Shape state transition data
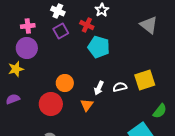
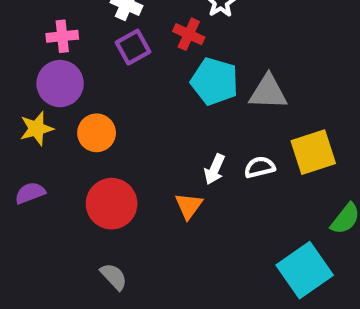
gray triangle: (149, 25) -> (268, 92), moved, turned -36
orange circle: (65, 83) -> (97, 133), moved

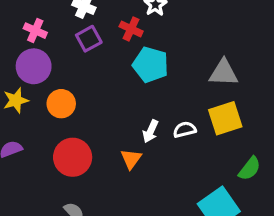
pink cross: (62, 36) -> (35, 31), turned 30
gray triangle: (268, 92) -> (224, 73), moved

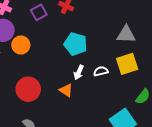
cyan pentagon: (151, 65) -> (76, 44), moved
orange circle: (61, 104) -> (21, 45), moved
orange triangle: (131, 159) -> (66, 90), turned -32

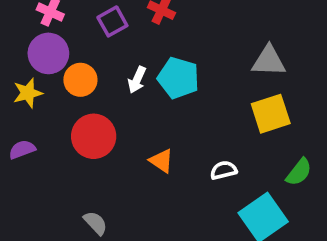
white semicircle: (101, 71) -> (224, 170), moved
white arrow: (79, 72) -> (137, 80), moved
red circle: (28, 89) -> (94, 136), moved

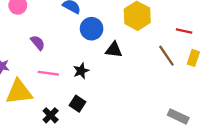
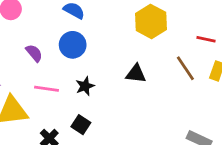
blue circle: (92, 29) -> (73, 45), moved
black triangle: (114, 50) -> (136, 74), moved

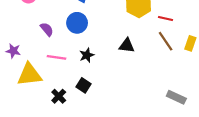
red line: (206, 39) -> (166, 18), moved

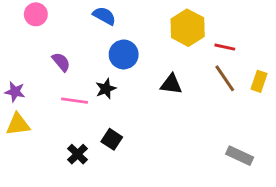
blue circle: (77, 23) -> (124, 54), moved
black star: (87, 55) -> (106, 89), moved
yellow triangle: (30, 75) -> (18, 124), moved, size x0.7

__Exercise objective__: Above are the records; please give again, exactly and in full, only the lines that run from the line with "orange circle: (61, 104) -> (21, 45), moved" through the line with "black triangle: (114, 50) -> (136, 74), moved", with no pictures.

__Response to the exercise__:
orange circle: (61, 104) -> (21, 45), moved
orange triangle: (131, 159) -> (66, 90), turned -32

white semicircle: (101, 71) -> (224, 170), moved
white arrow: (79, 72) -> (137, 80), moved
red circle: (28, 89) -> (94, 136), moved

blue circle: (92, 29) -> (73, 45), moved
black triangle: (114, 50) -> (136, 74), moved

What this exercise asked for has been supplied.